Exercise: A word-for-word copy of the data, pictures excluded, is what this task asks for.

Provided data:

------------------------------------------------------------------------

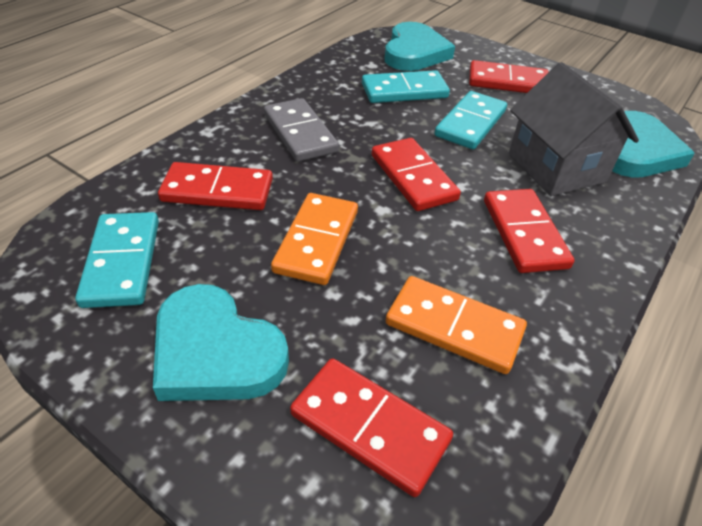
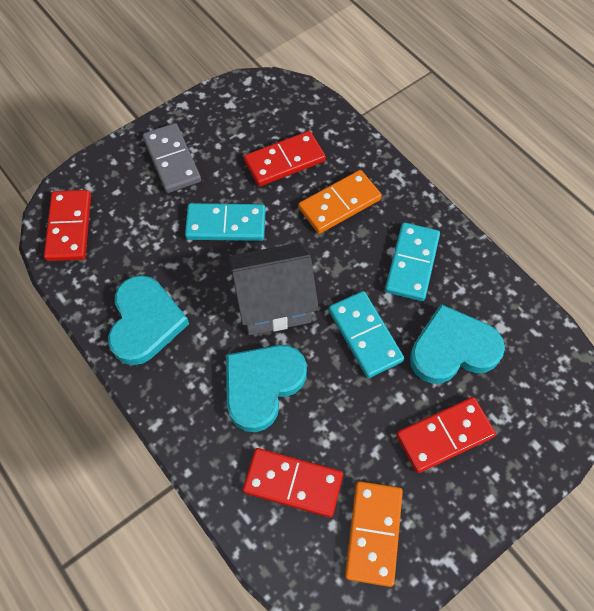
red domino: 5 -> 4

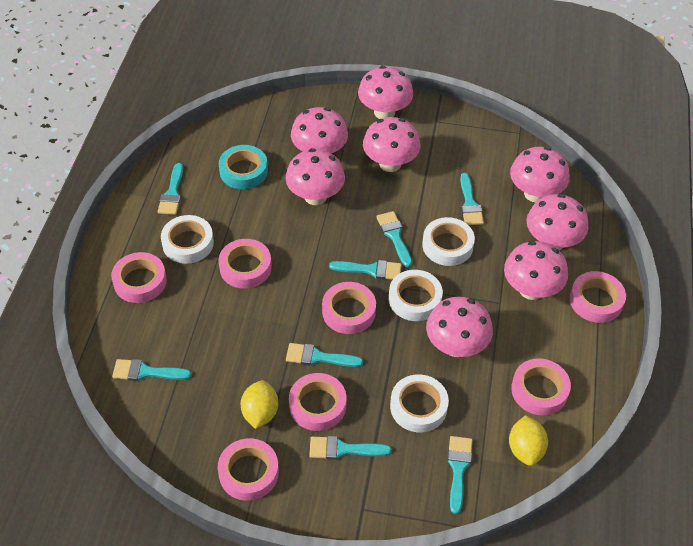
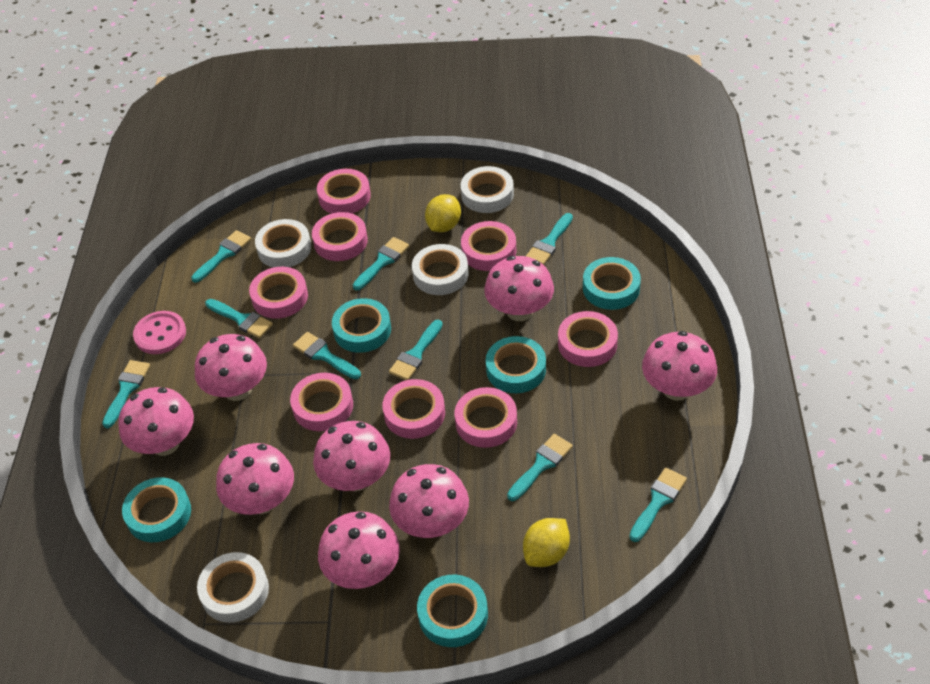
pink button: 0 -> 1
pink tape: 7 -> 8
turquoise brush: 8 -> 9
turquoise tape: 1 -> 5

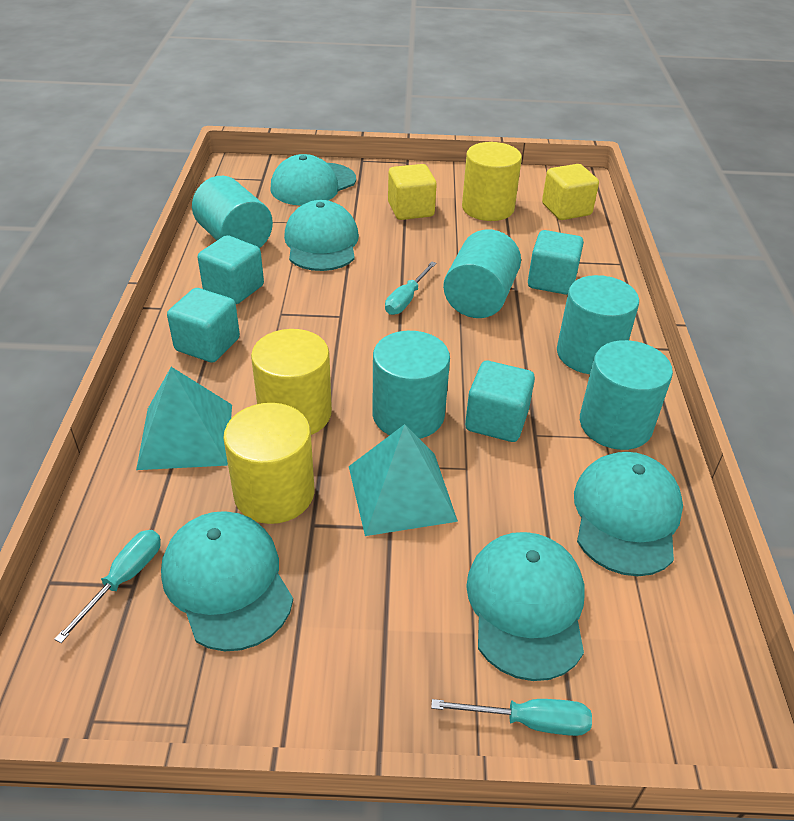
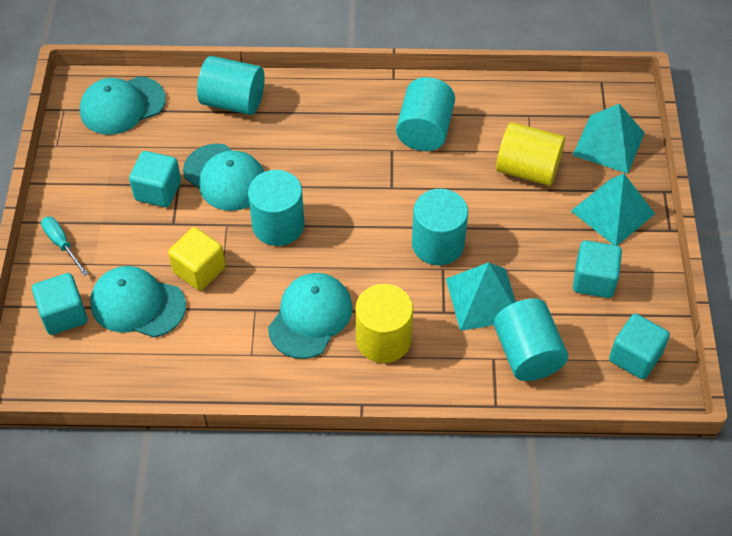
turquoise cap: 5 -> 4
turquoise pyramid: 2 -> 3
turquoise screwdriver: 3 -> 1
yellow cube: 2 -> 1
yellow cylinder: 3 -> 2

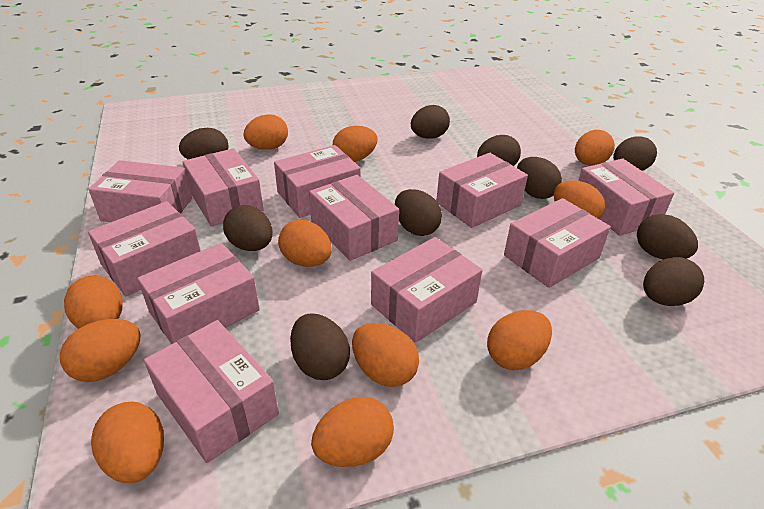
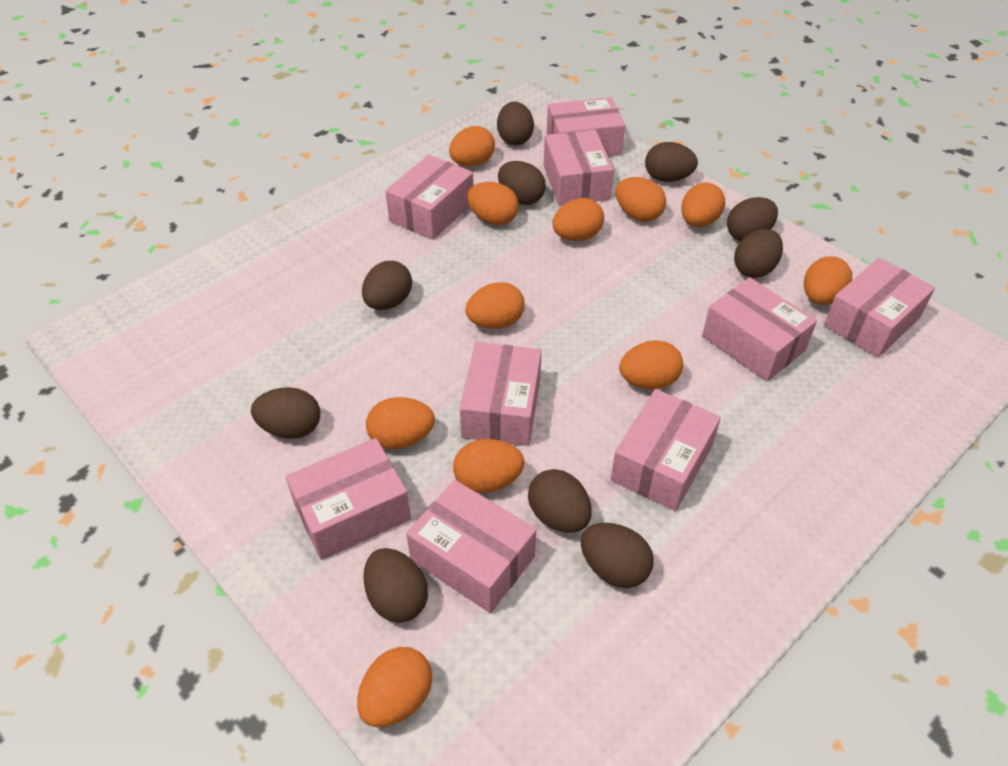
pink box: 11 -> 9

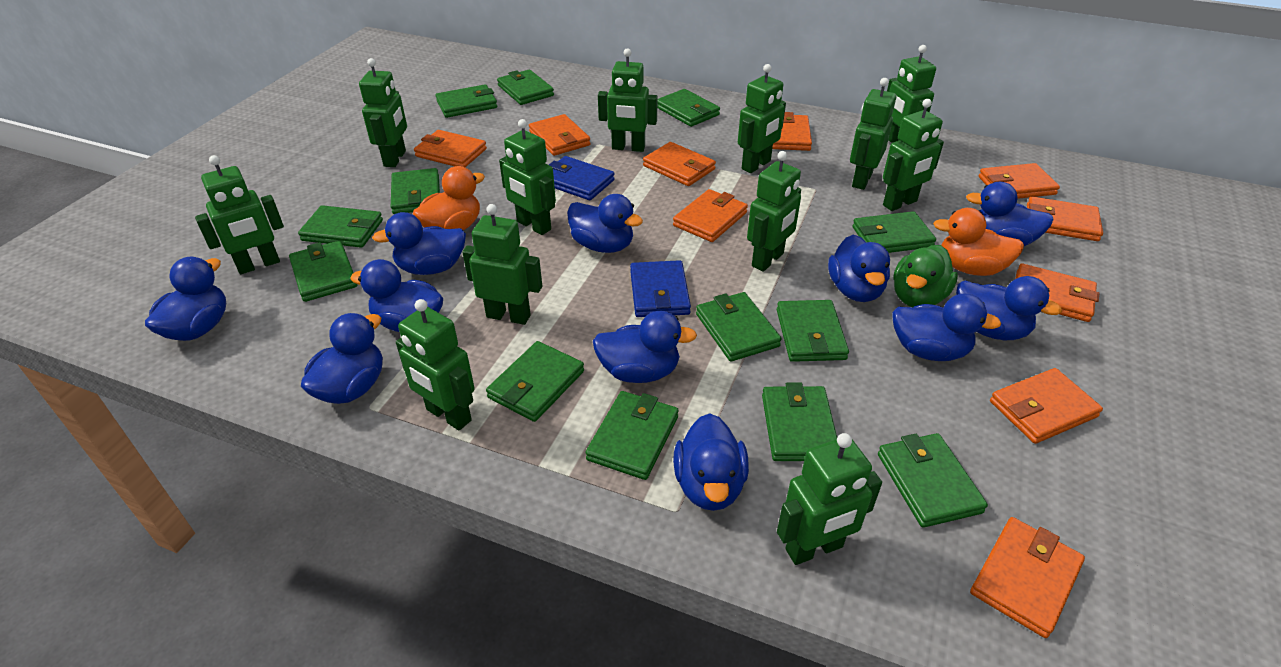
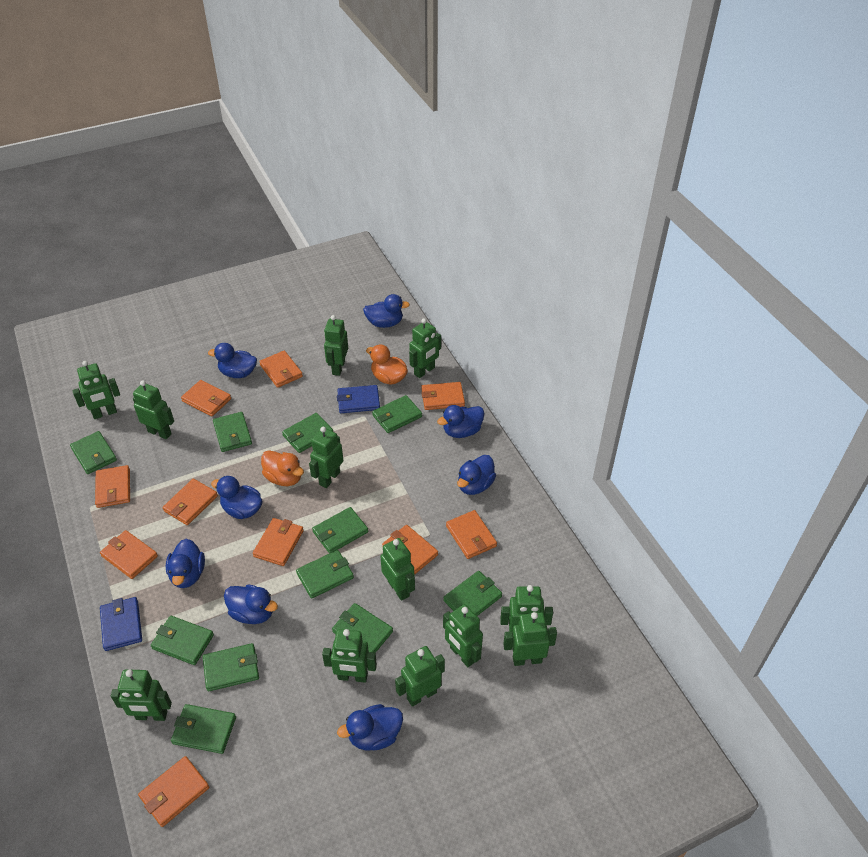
blue duck: 11 -> 8
green duck: 1 -> 0
green wallet: 13 -> 11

------------------------------------------------------------------------

Answer to this task:
red domino: 5 -> 4

pink button: 0 -> 1
pink tape: 7 -> 8
turquoise brush: 8 -> 9
turquoise tape: 1 -> 5

turquoise cap: 5 -> 4
turquoise pyramid: 2 -> 3
turquoise screwdriver: 3 -> 1
yellow cube: 2 -> 1
yellow cylinder: 3 -> 2

pink box: 11 -> 9

blue duck: 11 -> 8
green duck: 1 -> 0
green wallet: 13 -> 11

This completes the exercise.